Exercise description. All records are to be retyped faithfully and completely.

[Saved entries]
• • • • •

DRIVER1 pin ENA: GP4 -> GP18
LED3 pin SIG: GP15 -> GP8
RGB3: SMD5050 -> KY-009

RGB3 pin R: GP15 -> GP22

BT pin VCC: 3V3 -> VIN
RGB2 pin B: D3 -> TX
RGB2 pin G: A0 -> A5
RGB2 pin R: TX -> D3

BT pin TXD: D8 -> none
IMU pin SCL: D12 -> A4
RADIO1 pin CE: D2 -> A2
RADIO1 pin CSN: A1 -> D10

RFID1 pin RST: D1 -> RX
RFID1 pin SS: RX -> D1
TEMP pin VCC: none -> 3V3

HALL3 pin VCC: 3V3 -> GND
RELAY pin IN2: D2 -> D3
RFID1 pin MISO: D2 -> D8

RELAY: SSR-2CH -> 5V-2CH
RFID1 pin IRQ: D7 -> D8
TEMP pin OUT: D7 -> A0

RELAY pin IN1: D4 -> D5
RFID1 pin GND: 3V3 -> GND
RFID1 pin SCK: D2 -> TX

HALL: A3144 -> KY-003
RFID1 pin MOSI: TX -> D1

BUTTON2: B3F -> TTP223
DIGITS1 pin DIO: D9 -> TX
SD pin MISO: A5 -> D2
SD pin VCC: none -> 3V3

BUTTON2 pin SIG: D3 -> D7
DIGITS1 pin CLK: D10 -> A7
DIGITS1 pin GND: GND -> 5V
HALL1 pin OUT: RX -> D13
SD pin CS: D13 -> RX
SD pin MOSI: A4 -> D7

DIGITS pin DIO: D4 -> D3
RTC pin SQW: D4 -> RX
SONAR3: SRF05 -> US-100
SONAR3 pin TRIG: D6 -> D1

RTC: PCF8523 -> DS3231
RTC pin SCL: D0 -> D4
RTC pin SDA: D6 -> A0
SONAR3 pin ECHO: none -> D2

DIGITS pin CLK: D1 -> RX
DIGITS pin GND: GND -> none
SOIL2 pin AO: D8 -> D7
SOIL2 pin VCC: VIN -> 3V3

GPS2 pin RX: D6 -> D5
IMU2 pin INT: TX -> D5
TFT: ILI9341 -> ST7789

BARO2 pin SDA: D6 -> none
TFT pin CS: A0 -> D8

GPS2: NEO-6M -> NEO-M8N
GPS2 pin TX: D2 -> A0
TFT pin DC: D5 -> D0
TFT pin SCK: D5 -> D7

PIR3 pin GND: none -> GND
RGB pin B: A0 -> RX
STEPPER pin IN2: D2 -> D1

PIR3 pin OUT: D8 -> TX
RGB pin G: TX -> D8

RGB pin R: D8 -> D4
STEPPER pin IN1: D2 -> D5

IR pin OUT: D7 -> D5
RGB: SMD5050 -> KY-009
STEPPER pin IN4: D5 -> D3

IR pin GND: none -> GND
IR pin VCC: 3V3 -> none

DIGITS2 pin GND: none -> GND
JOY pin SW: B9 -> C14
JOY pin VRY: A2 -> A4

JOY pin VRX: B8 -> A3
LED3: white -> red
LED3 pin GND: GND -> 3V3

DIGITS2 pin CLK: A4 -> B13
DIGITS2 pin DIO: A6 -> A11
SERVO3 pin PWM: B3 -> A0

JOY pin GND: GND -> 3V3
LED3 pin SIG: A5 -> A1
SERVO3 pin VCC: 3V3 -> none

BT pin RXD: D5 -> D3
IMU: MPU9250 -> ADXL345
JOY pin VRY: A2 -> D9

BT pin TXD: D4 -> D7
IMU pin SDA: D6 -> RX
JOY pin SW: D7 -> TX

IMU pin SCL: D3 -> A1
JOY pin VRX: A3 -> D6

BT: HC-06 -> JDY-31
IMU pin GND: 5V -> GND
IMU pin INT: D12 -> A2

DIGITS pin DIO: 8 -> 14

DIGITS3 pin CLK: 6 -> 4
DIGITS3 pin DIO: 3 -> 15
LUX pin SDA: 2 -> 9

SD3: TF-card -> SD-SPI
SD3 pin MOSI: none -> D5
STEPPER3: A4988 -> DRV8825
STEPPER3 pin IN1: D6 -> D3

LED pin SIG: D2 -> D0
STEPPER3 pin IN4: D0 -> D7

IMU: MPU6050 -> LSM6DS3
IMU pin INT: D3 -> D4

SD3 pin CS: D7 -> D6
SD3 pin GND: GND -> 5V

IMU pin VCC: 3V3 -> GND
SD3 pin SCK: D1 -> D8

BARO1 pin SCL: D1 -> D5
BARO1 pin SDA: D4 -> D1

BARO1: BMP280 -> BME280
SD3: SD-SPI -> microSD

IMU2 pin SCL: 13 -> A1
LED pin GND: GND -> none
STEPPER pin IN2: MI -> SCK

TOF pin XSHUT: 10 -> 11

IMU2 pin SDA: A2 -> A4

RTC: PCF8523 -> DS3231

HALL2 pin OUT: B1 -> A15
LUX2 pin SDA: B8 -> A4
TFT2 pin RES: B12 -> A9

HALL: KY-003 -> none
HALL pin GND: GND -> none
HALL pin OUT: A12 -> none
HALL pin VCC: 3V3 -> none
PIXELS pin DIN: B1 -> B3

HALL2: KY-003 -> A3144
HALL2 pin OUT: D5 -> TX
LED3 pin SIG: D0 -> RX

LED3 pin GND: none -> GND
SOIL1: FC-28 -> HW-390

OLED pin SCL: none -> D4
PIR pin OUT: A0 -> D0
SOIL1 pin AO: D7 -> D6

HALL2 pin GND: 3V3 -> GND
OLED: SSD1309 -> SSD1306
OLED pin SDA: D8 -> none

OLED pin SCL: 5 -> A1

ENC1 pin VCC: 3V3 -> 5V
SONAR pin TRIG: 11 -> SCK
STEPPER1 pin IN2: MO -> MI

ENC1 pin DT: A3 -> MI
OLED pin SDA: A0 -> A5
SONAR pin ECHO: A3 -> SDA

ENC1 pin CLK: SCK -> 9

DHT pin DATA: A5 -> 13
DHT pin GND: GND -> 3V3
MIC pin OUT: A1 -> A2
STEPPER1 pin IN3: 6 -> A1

• • • • •

Answer box.
DRIVER1 pin ENA: GP4 -> GP18
LED3 pin SIG: GP15 -> GP8
RGB3: SMD5050 -> KY-009

RGB3 pin R: GP15 -> GP22

BT pin VCC: 3V3 -> VIN
RGB2 pin B: D3 -> TX
RGB2 pin G: A0 -> A5
RGB2 pin R: TX -> D3

BT pin TXD: D8 -> none
IMU pin SCL: D12 -> A4
RADIO1 pin CE: D2 -> A2
RADIO1 pin CSN: A1 -> D10

RFID1 pin RST: D1 -> RX
RFID1 pin SS: RX -> D1
TEMP pin VCC: none -> 3V3

HALL3 pin VCC: 3V3 -> GND
RELAY pin IN2: D2 -> D3
RFID1 pin MISO: D2 -> D8

RELAY: SSR-2CH -> 5V-2CH
RFID1 pin IRQ: D7 -> D8
TEMP pin OUT: D7 -> A0

RELAY pin IN1: D4 -> D5
RFID1 pin GND: 3V3 -> GND
RFID1 pin SCK: D2 -> TX

HALL: A3144 -> KY-003
RFID1 pin MOSI: TX -> D1

BUTTON2: B3F -> TTP223
DIGITS1 pin DIO: D9 -> TX
SD pin MISO: A5 -> D2
SD pin VCC: none -> 3V3

BUTTON2 pin SIG: D3 -> D7
DIGITS1 pin CLK: D10 -> A7
DIGITS1 pin GND: GND -> 5V
HALL1 pin OUT: RX -> D13
SD pin CS: D13 -> RX
SD pin MOSI: A4 -> D7

DIGITS pin DIO: D4 -> D3
RTC pin SQW: D4 -> RX
SONAR3: SRF05 -> US-100
SONAR3 pin TRIG: D6 -> D1

RTC: PCF8523 -> DS3231
RTC pin SCL: D0 -> D4
RTC pin SDA: D6 -> A0
SONAR3 pin ECHO: none -> D2

DIGITS pin CLK: D1 -> RX
DIGITS pin GND: GND -> none
SOIL2 pin AO: D8 -> D7
SOIL2 pin VCC: VIN -> 3V3

GPS2 pin RX: D6 -> D5
IMU2 pin INT: TX -> D5
TFT: ILI9341 -> ST7789

BARO2 pin SDA: D6 -> none
TFT pin CS: A0 -> D8

GPS2: NEO-6M -> NEO-M8N
GPS2 pin TX: D2 -> A0
TFT pin DC: D5 -> D0
TFT pin SCK: D5 -> D7

PIR3 pin GND: none -> GND
RGB pin B: A0 -> RX
STEPPER pin IN2: D2 -> D1

PIR3 pin OUT: D8 -> TX
RGB pin G: TX -> D8

RGB pin R: D8 -> D4
STEPPER pin IN1: D2 -> D5

IR pin OUT: D7 -> D5
RGB: SMD5050 -> KY-009
STEPPER pin IN4: D5 -> D3

IR pin GND: none -> GND
IR pin VCC: 3V3 -> none

DIGITS2 pin GND: none -> GND
JOY pin SW: B9 -> C14
JOY pin VRY: A2 -> A4

JOY pin VRX: B8 -> A3
LED3: white -> red
LED3 pin GND: GND -> 3V3

DIGITS2 pin CLK: A4 -> B13
DIGITS2 pin DIO: A6 -> A11
SERVO3 pin PWM: B3 -> A0

JOY pin GND: GND -> 3V3
LED3 pin SIG: A5 -> A1
SERVO3 pin VCC: 3V3 -> none

BT pin RXD: D5 -> D3
IMU: MPU9250 -> ADXL345
JOY pin VRY: A2 -> D9

BT pin TXD: D4 -> D7
IMU pin SDA: D6 -> RX
JOY pin SW: D7 -> TX

IMU pin SCL: D3 -> A1
JOY pin VRX: A3 -> D6

BT: HC-06 -> JDY-31
IMU pin GND: 5V -> GND
IMU pin INT: D12 -> A2

DIGITS pin DIO: 8 -> 14

DIGITS3 pin CLK: 6 -> 4
DIGITS3 pin DIO: 3 -> 15
LUX pin SDA: 2 -> 9

SD3: TF-card -> SD-SPI
SD3 pin MOSI: none -> D5
STEPPER3: A4988 -> DRV8825
STEPPER3 pin IN1: D6 -> D3

LED pin SIG: D2 -> D0
STEPPER3 pin IN4: D0 -> D7

IMU: MPU6050 -> LSM6DS3
IMU pin INT: D3 -> D4

SD3 pin CS: D7 -> D6
SD3 pin GND: GND -> 5V

IMU pin VCC: 3V3 -> GND
SD3 pin SCK: D1 -> D8

BARO1 pin SCL: D1 -> D5
BARO1 pin SDA: D4 -> D1

BARO1: BMP280 -> BME280
SD3: SD-SPI -> microSD

IMU2 pin SCL: 13 -> A1
LED pin GND: GND -> none
STEPPER pin IN2: MI -> SCK

TOF pin XSHUT: 10 -> 11

IMU2 pin SDA: A2 -> A4

RTC: PCF8523 -> DS3231

HALL2 pin OUT: B1 -> A15
LUX2 pin SDA: B8 -> A4
TFT2 pin RES: B12 -> A9

HALL: KY-003 -> none
HALL pin GND: GND -> none
HALL pin OUT: A12 -> none
HALL pin VCC: 3V3 -> none
PIXELS pin DIN: B1 -> B3

HALL2: KY-003 -> A3144
HALL2 pin OUT: D5 -> TX
LED3 pin SIG: D0 -> RX

LED3 pin GND: none -> GND
SOIL1: FC-28 -> HW-390

OLED pin SCL: none -> D4
PIR pin OUT: A0 -> D0
SOIL1 pin AO: D7 -> D6

HALL2 pin GND: 3V3 -> GND
OLED: SSD1309 -> SSD1306
OLED pin SDA: D8 -> none

OLED pin SCL: 5 -> A1

ENC1 pin VCC: 3V3 -> 5V
SONAR pin TRIG: 11 -> SCK
STEPPER1 pin IN2: MO -> MI

ENC1 pin DT: A3 -> MI
OLED pin SDA: A0 -> A5
SONAR pin ECHO: A3 -> SDA

ENC1 pin CLK: SCK -> 9

DHT pin DATA: A5 -> 13
DHT pin GND: GND -> 3V3
MIC pin OUT: A1 -> A2
STEPPER1 pin IN3: 6 -> A1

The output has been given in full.